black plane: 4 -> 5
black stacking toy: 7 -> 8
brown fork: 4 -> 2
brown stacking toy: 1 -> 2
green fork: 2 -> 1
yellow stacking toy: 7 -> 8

## Work task
Each line from the one containing "brown stacking toy: 1 -> 2" to the end of the entries above should be copied exactly, and no other line.

## Result for this exercise
brown stacking toy: 1 -> 2
green fork: 2 -> 1
yellow stacking toy: 7 -> 8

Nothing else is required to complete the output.